Aim of the task> In every entry, switch "treble" to "bass" and write the lines out again with nothing else changed, leaving out the pictures.

════════════════════

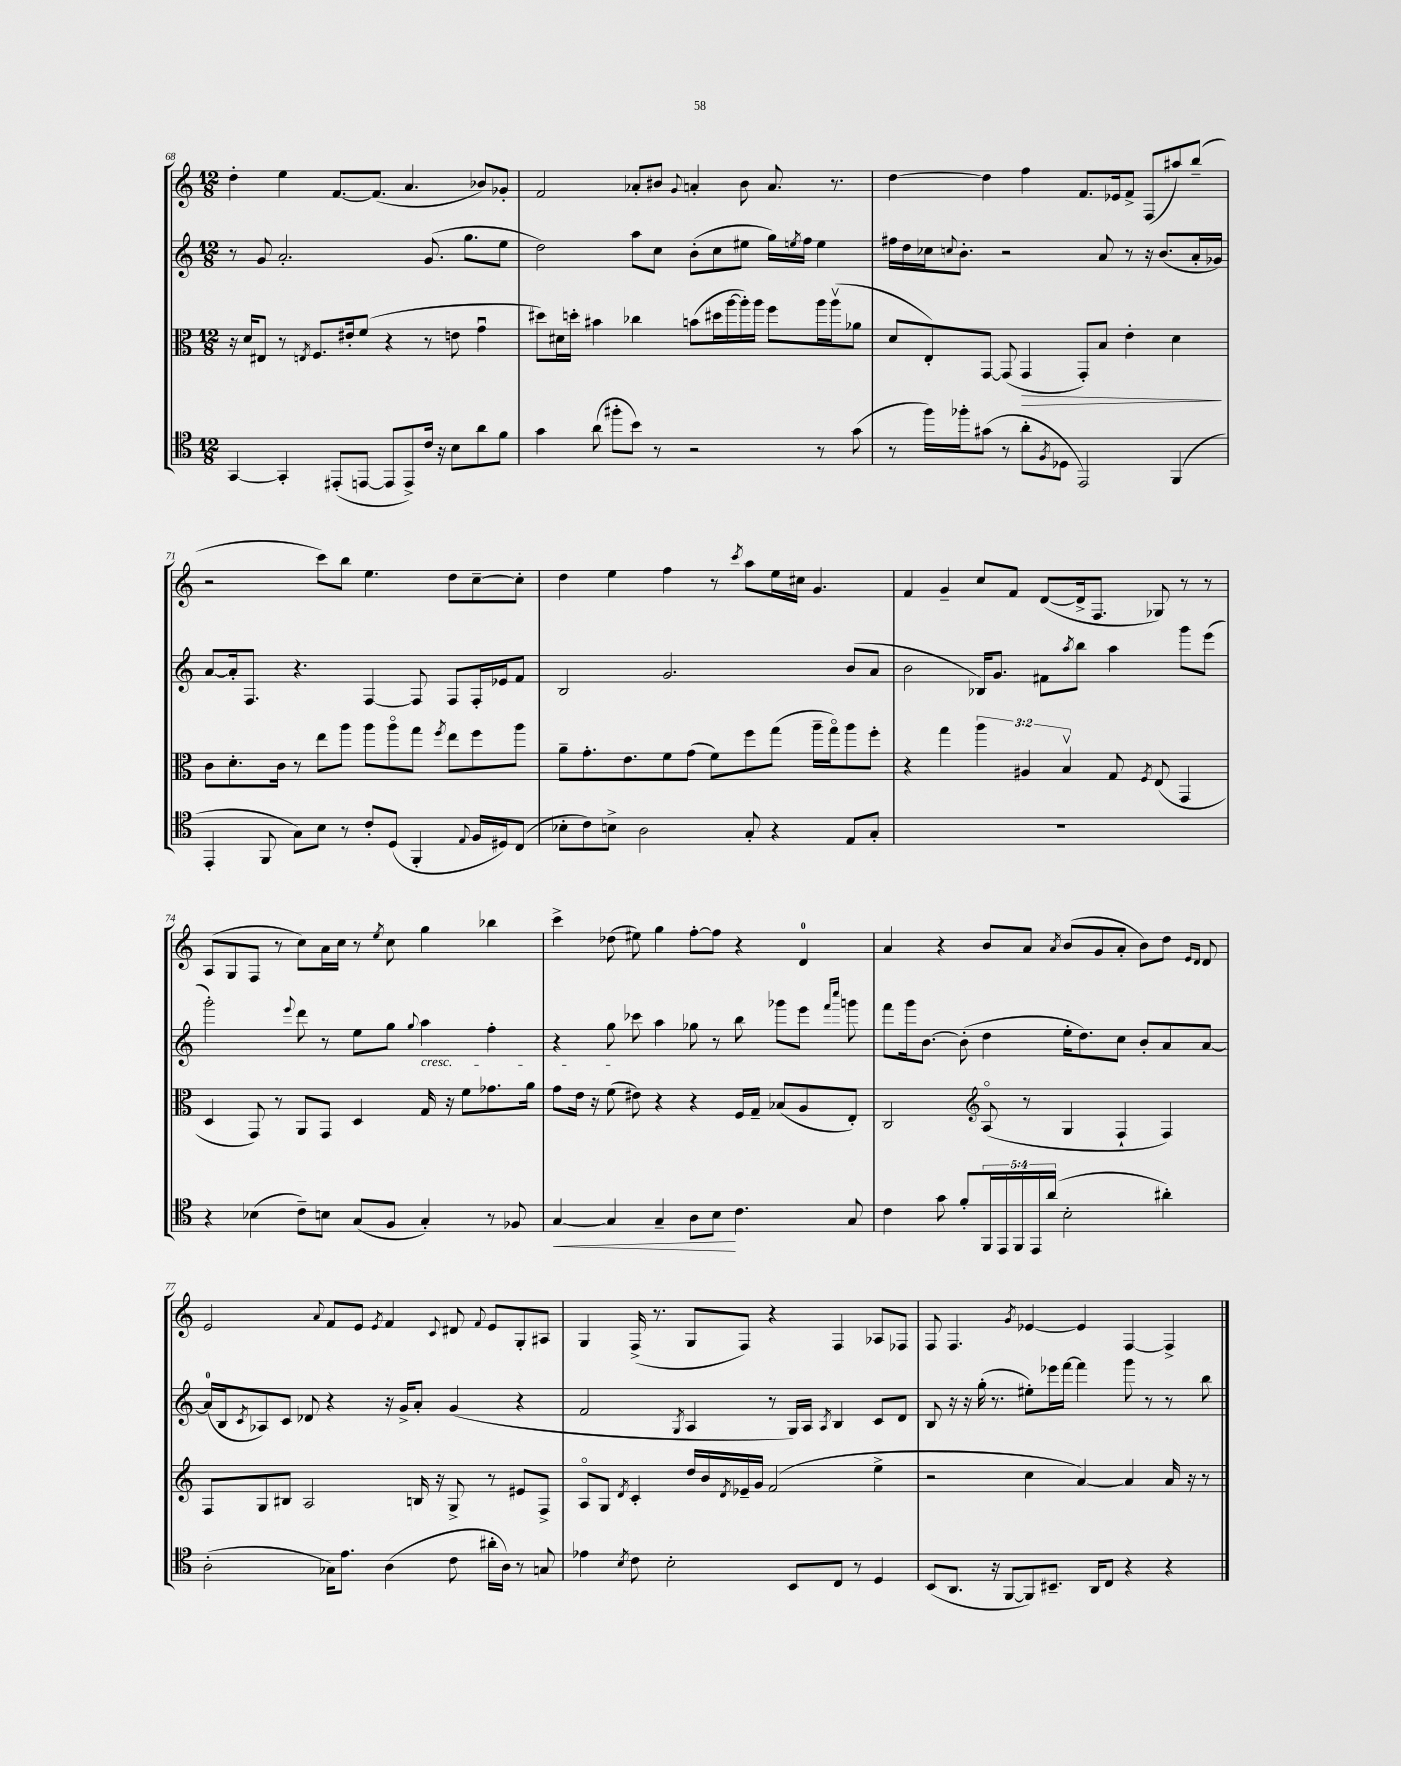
<<
\new StaffGroup <<
\new Staff = "s0" {
    \clef treble \key c \major \numericTimeSignature \time 12/8
    d''4-. e''4 f'8.~ f'8.( a'4. bes'8) ges'8-. |
    f'2 aes'8-. bis'8 \appoggiatura { g'8 } a'4-. bis'8 a'8. r8. |
    d''4~ d''4 f''4 f'8. ees'16 f'8-> f8( ais''8) b''8--( |
    r2 c'''8) b''8 e''4. d''8 c''8~-- c''8-. |
    d''4 e''4 f''4 r8 \acciaccatura { c'''8 } a''8 e''16 cis''16 g'4. |
    f'4 g'4-- c''8 f'8 d'8~( d'16-> f8. ges8) r8 r8 |
    a8( g8 f8 r8 c''8) a'16 c''16 r8 \acciaccatura { e''8 } c''8 g''4 bes''4 |
    c'''4-> des''8( eis''8) g''4 f''8~-. f''8 r4 d'4-0 |
    a'4 r4 b'8 a'8 \acciaccatura { a'8 } b'8( g'8 a'8-. b'8) d''8 \grace { e'16 d'16 } d'8 |
    e'2 \appoggiatura { a'8 } f'8 e'8 \acciaccatura { e'8 } f'4 \appoggiatura { c'8 } dis'8 \appoggiatura { f'8 } e'8 g8-. ais8 |
    g4 f16->( r8. g8 f8) r4 f4 aes8 fes8 |
    f8 f4. \acciaccatura { g'8 } ees'4~ ees'4 f4~ f4-> \bar "|." |
}
\new Staff = "s1" {
    \clef treble \key c \major \numericTimeSignature \time 12/8
    r8 g'8 a'2.-. g'8.( g''8. e''8 |
    d''2) a''8 c''8 b'8-.( c''8 eis''8 g''16) \acciaccatura { e''8 } f''16 e''4 |
    fis''16 d''16 ces''16 \appoggiatura { c''8 } b'8.-. r2 a'8 r8 r16 b'8.( a'16-. ges'16) |
    a'8~ a'16-. f8. r4. f4~ f8 f8 f16-. ees'16 f'8 |
    b2 g'2. b'8( a'8 |
    b'2 bes16) g'8. fis'8 \acciaccatura { a''8 } b''8 a''4 g'''8 e'''8( |
    g'''2-.) \appoggiatura { e'''8 } d'''8 r8 e''8 g''8 \appoggiatura { g''8 } a''4\cresc f''4-. |
    r4 g''8\! ces'''8 a''4 ges''8 r8 b''8 ges'''8 e'''8 \grace { f'''16 c''''16 } g'''8 |
    f'''8 g'''16 b'8.~ b'8-.( d''4 e''16-. d''8.) c''8 b'8-. a'8 a'8~ |
    a'16-0( b16 \acciaccatura { c'8 } aes8) c'8 des'8 r4 r16 g'16-> a'8-. g'4( r4 |
    f'2 \acciaccatura { g8 } a4 r8 g16) a16 \acciaccatura { a8 } b4 c'8 d'8 |
    b8 r16 r16 g''16-.( r8. eis''8-.) ees'''16 f'''16~ f'''4 g'''8 r8 r8 b''8 \bar "|." |
}
\new Staff = "s2" {
    \clef alto \key c \major \numericTimeSignature \time 12/8 \override Staff.TupletNumber.text = #tuplet-number::calc-fraction-text
    r16 d'16 eis8 r8 \acciaccatura { e8 } f8. eis'16-. f'8( r4 r8 e'8 g'4\downbow |
    dis''8) dis'16 d''16-. bis'4 ces''4 b'8( dis''16 a''16~ a''16-.) a''16 f''8 a''16 a''16\upbow( aes'8 |
    d'8 e8-.) g,8~ g,8( g,4\> g,8-.) b8 e'4-. d'4\! |
    c'8 d'8.-. c'16 r8 e''8 a''8 a''8 a''8\flageolet g''8 \acciaccatura { f''8 } e''8 f''8 a''8 |
    a'8-- g'8.-. e'8. f'8 g'8( f'8) f''8 g''8( a''16-- g''16\flageolet) a''8 f''8-. |
    r4 g''4 \tuplet 3/2 { a''4 ais4 b4\upbow } g8 \acciaccatura { f8 } e8( g,4 |
    d4 g,8) r8 a,8 g,8 d4 g16 r16 f'8 ges'8. a'16 |
    g'8 e'16 r16 f'8( eis'8) r4 r4 f16 g16-- bes8( a8 e8-.) |
    c2 \clef treble a8\flageolet( r8 g4 f4-! f4) |
    f8 g8 bis8 a2 b16 r16 g8-> r8 eis'8 f8-> |
    a8\flageolet g8 \acciaccatura { d'8 } c'4-. d''16 b'16 \acciaccatura { d'8 } ees'16-- g'16 f'2( e''4-> |
    r2 c''4 a'4~) a'4 a'16 r16 r8 \bar "|." |
}
\new Staff = "s3" {
    \clef tenor \key c \major \numericTimeSignature \time 12/8 \override Staff.TupletNumber.text = #tuplet-number::calc-fraction-text
    g,4~ g,4-. eis,8-.( e,8~ e,8 e,8->) c'16 r16 b8 a'8 f'8 |
    g'4 a'8( fis''8-. b'8) r8 r2 r8 g'8( |
    r8 f''16) fes''16-. gis'8( r8 a'8-. \acciaccatura { f8 } des8 e,2) f,4( |
    e,4-. f,8 g8) b8 r8 c'8-. d8( f,4-. \appoggiatura { e8 } f16 dis16) c8( |
    bes8-. c'8) b8-> a2 g8-. r4 e8 g8-. |
    R1. |
    r4 bes4( c'8--) b8 g8( f8 g4-.) r8 fes8 |
    g4~\< g4 g4-- a8 b8\! c'4. g8 |
    c'4 g'8 f'8-. \tuplet 5/4 { f,16 e,16 f,16 e,16 a'16( } b2-. ais'4-.) |
    a2-.( ges16) e'8. a4( c'8 ais'16-. a16) r8 g8 |
    ees'4 \acciaccatura { b8 } c'8 b2-. b,8 c8 r8 d4 |
    b,8( a,8. r16 f,8~ f,8) bis,8.-- a,16 c8 r4 r4 \bar "|." |
}
>>
>>
\layout { \context { \Score currentBarNumber = #68 } }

════════════════════

Reply>
<<
\new StaffGroup <<
\new Staff = "s0" {
    \clef bass \key c \major \numericTimeSignature \time 12/8
    d''4-. e''4 f'8.~ f'8.( a'4. bes'8) ges'8-. |
    f'2 aes'8-. bis'8 \appoggiatura { g'8 } a'4-. bis'8 a'8. r8. |
    d''4~ d''4 f''4 f'8. ees'16 f'8-> f8( ais''8) b''8--( |
    r2 c'''8) b''8 e''4. d''8 c''8~-- c''8-. |
    d''4 e''4 f''4 r8 \acciaccatura { c'''8 } a''8 e''16 cis''16 g'4. |
    f'4 g'4-- c''8 f'8 d'8~( d'16-> f8. ges8) r8 r8 |
    a8( g8 f8 r8 c''8) a'16 c''16 r8 \acciaccatura { e''8 } c''8 g''4 bes''4 |
    c'''4-> des''8( eis''8) g''4 f''8~-. f''8 r4 d'4-0 |
    a'4 r4 b'8 a'8 \acciaccatura { a'8 } b'8( g'8 a'8-. b'8) d''8 \grace { e'16 d'16 } d'8 |
    e'2 \appoggiatura { a'8 } f'8 e'8 \acciaccatura { e'8 } f'4 \appoggiatura { c'8 } dis'8 \appoggiatura { f'8 } e'8 g8-. ais8 |
    g4 f16->( r8. g8 f8) r4 f4 aes8 fes8 |
    f8 f4. \acciaccatura { g'8 } ees'4~ ees'4 f4~ f4-> \bar "|." |
}
\new Staff = "s1" {
    \clef bass \key c \major \numericTimeSignature \time 12/8
    r8 g'8 a'2.-. g'8.( g''8. e''8 |
    d''2) a''8 c''8 b'8-.( c''8 eis''8 g''16) \acciaccatura { e''8 } f''16 e''4 |
    fis''16 d''16 ces''16 \appoggiatura { c''8 } b'8.-. r2 a'8 r8 r16 b'8.( a'16-. ges'16) |
    a'8~ a'16-. f8. r4. f4~ f8 f8 f16-. ees'16 f'8 |
    b2 g'2. b'8( a'8 |
    b'2 bes16) g'8. fis'8 \acciaccatura { a''8 } b''8 a''4 g'''8 e'''8( |
    g'''2-.) \appoggiatura { e'''8 } d'''8 r8 e''8 g''8 \appoggiatura { g''8 } a''4\cresc f''4-. |
    r4 g''8\! ces'''8 a''4 ges''8 r8 b''8 ges'''8 e'''8 \grace { f'''16 c''''16 } g'''8 |
    f'''8 g'''16 b'8.~ b'8-.( d''4 e''16-. d''8.) c''8 b'8-. a'8 a'8~ |
    a'16-0( b16 \acciaccatura { c'8 } aes8) c'8 des'8 r4 r16 g'16-> a'8-. g'4( r4 |
    f'2 \acciaccatura { g8 } a4 r8 g16) a16 \acciaccatura { a8 } b4 c'8 d'8 |
    b8 r16 r16 g''16-.( r8. eis''8-.) ees'''16 f'''16~ f'''4 g'''8 r8 r8 b''8 \bar "|." |
}
\new Staff = "s2" {
    \clef alto \key c \major \numericTimeSignature \time 12/8 \override Staff.TupletNumber.text = #tuplet-number::calc-fraction-text
    r16 d'16 eis8 r8 \acciaccatura { e8 } f8. eis'16-. f'8( r4 r8 e'8 g'4\downbow |
    dis''8) dis'16 d''16-. bis'4 ces''4 b'8( dis''16 a''16~ a''16-.) a''16 f''8 a''16 a''16\upbow( aes'8 |
    d'8 e8-.) g,8~ g,8( g,4\> g,8-.) b8 e'4-. d'4\! |
    c'8 d'8.-. c'16 r8 e''8 a''8 a''8 a''8\flageolet g''8 \acciaccatura { f''8 } e''8 f''8 a''8 |
    a'8-- g'8.-. e'8. f'8 g'8( f'8) f''8 g''8( a''16-- g''16\flageolet) a''8 f''8-. |
    r4 g''4 \tuplet 3/2 { a''4 ais4 b4\upbow } g8 \acciaccatura { f8 } e8( g,4 |
    d4 g,8) r8 a,8 g,8 d4 g16 r16 f'8 ges'8. a'16 |
    g'8 e'16 r16 f'8( eis'8) r4 r4 f16 g16-- bes8( a8 e8-.) |
    c2 \clef bass a8\flageolet( r8 g4 f4-! f4) |
    f8 g8 bis8 a2 b16 r16 g8-> r8 eis'8 f8-> |
    a8\flageolet g8 \acciaccatura { d'8 } c'4-. d''16 b'16 \acciaccatura { d'8 } ees'16-- g'16 f'2( e''4-> |
    r2 c''4 a'4~) a'4 a'16 r16 r8 \bar "|." |
}
\new Staff = "s3" {
    \clef tenor \key c \major \numericTimeSignature \time 12/8 \override Staff.TupletNumber.text = #tuplet-number::calc-fraction-text
    g,4~ g,4-. eis,8-.( e,8~ e,8 e,8->) c'16 r16 b8 a'8 f'8 |
    g'4 a'8( fis''8-. b'8) r8 r2 r8 g'8( |
    r8 f''16) fes''16-. gis'8( r8 a'8-. \acciaccatura { f8 } des8 e,2) f,4( |
    e,4-. f,8 g8) b8 r8 c'8-. d8( f,4-. \appoggiatura { e8 } f16 dis16) c8( |
    bes8-. c'8) b8-> a2 g8-. r4 e8 g8-. |
    R1. |
    r4 bes4( c'8--) b8 g8( f8 g4-.) r8 fes8 |
    g4~\< g4 g4-- a8 b8\! c'4. g8 |
    c'4 g'8 f'8-. \tuplet 5/4 { f,16 e,16 f,16 e,16 a'16( } b2-. ais'4-.) |
    a2-.( ges16) e'8. a4( c'8 ais'16-. a16) r8 g8 |
    ees'4 \acciaccatura { b8 } c'8 b2-. b,8 c8 r8 d4 |
    b,8( a,8. r16 f,8~ f,8) bis,8.-- a,16 c8 r4 r4 \bar "|." |
}
>>
>>
\layout { \context { \Score currentBarNumber = #68 } }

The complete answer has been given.